──────── RECORDS ────────

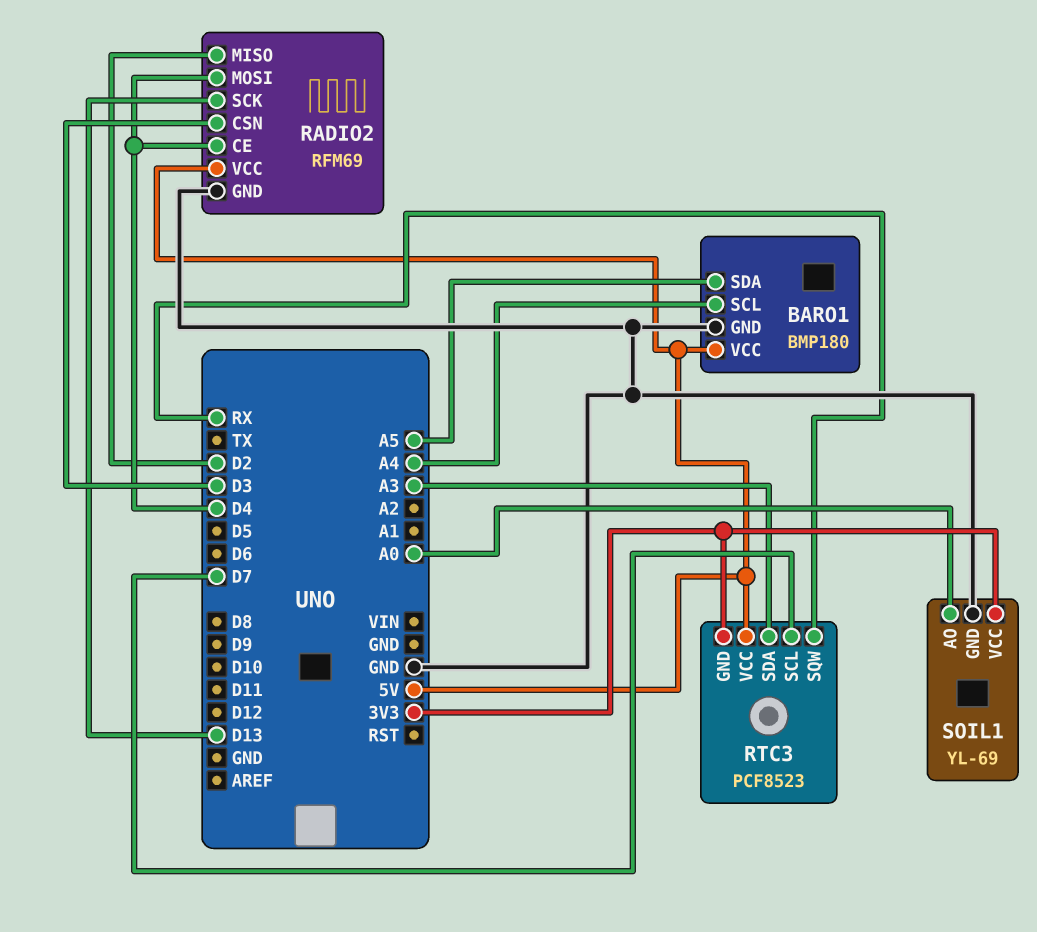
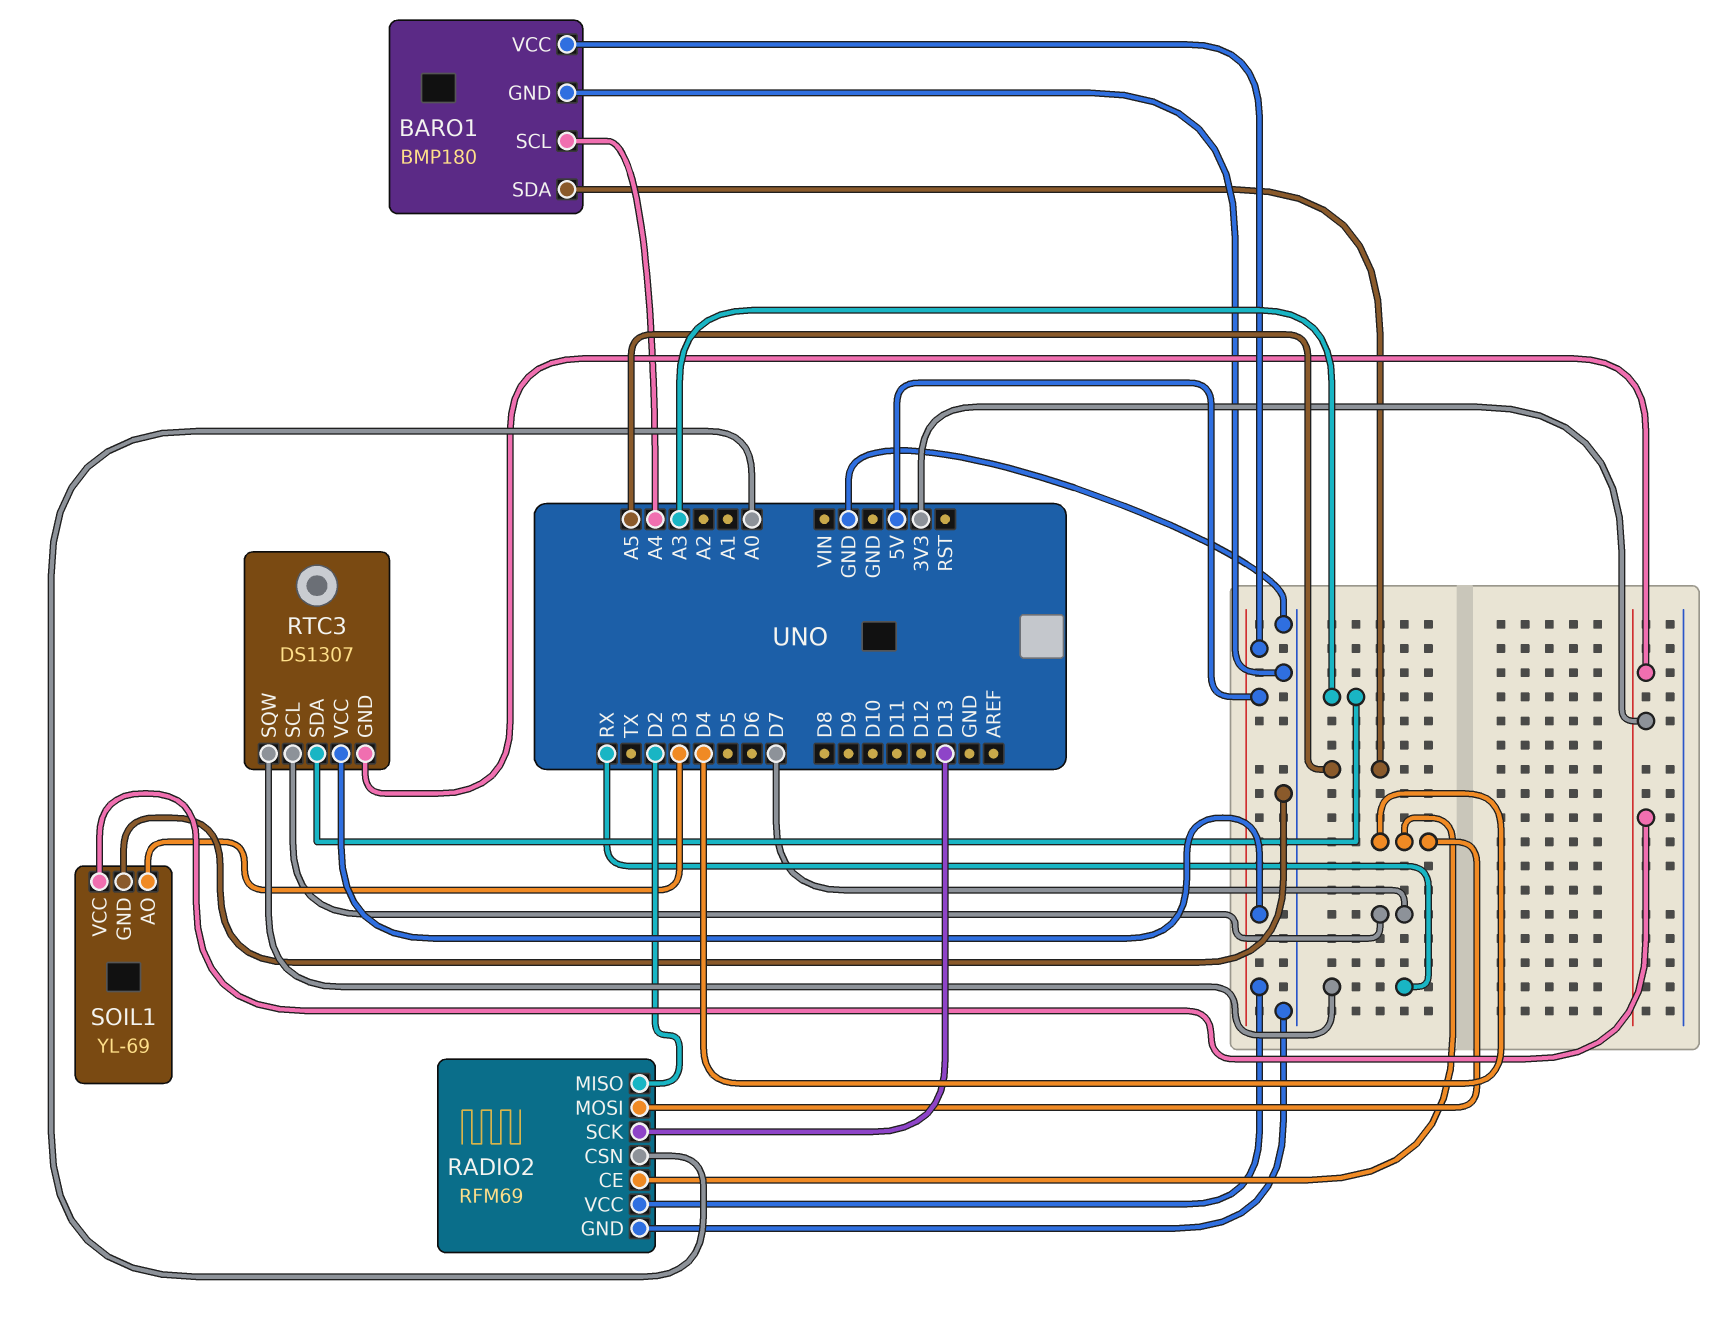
RADIO2 pin CSN: D3 -> A0
RTC3: PCF8523 -> DS1307
SOIL1 pin AO: A0 -> D3

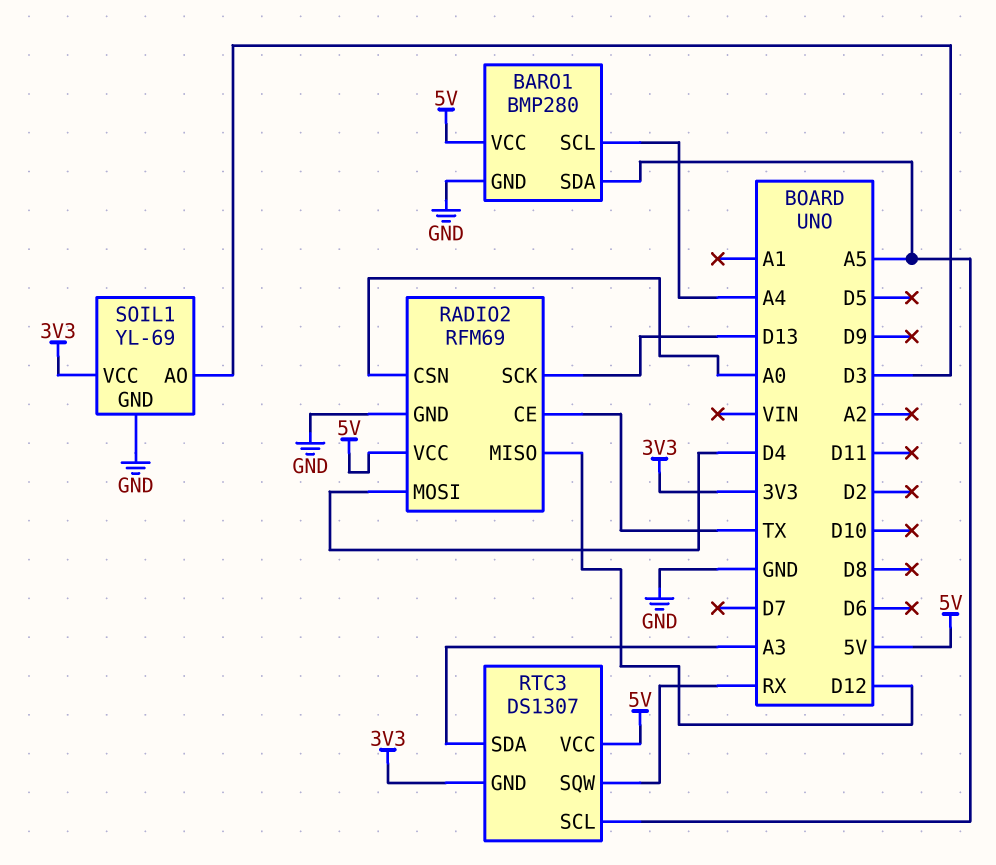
BARO1: BMP180 -> BMP280
RADIO2 pin CE: D4 -> TX
RADIO2 pin MISO: D2 -> D12
RTC3 pin SCL: D7 -> A5

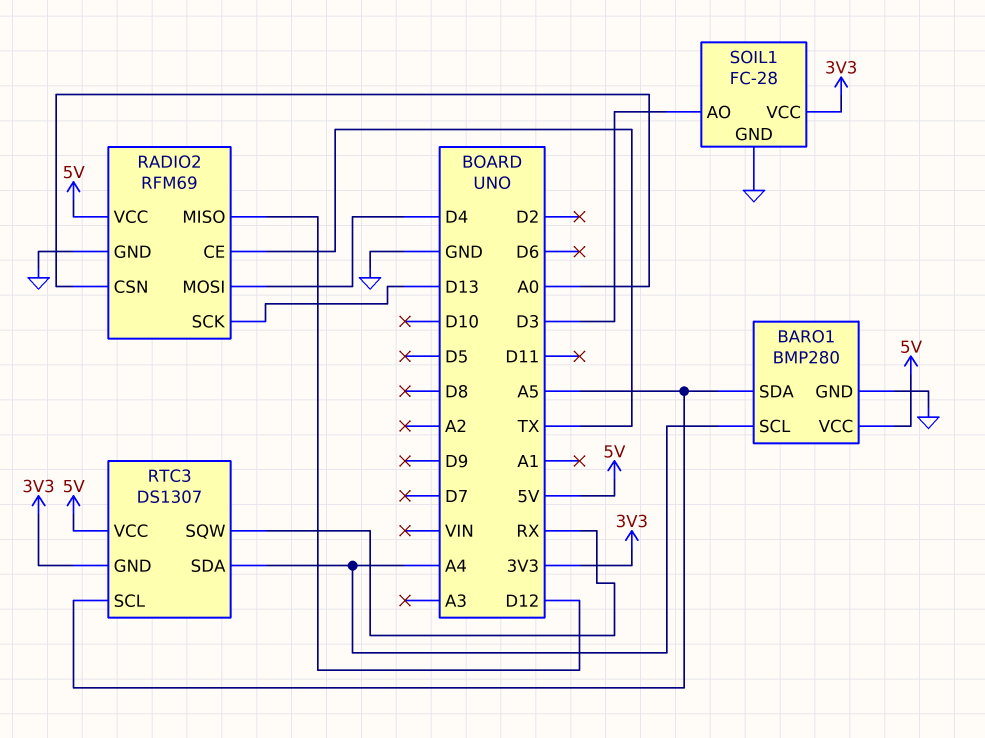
RTC3 pin SDA: A3 -> A4
SOIL1: YL-69 -> FC-28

────────

With the pictures set aside, write out the whole listing exactly.

RADIO2 pin CSN: D3 -> A0
RTC3: PCF8523 -> DS1307
SOIL1 pin AO: A0 -> D3

BARO1: BMP180 -> BMP280
RADIO2 pin CE: D4 -> TX
RADIO2 pin MISO: D2 -> D12
RTC3 pin SCL: D7 -> A5

RTC3 pin SDA: A3 -> A4
SOIL1: YL-69 -> FC-28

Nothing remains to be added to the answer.